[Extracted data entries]
Start of Block
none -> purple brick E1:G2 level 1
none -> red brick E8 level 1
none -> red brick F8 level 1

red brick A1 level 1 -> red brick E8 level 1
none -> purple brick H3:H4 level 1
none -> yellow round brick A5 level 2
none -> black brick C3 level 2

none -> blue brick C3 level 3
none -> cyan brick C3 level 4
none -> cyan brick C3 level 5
End of Block
WORK TASK —
Each line above, from the one that contains "none -> cyan brick C3 level 4" to the last line of the records, should be repeated exactly. Leave out all others.

SOLUTION TO THE PROBLEM —
none -> cyan brick C3 level 4
none -> cyan brick C3 level 5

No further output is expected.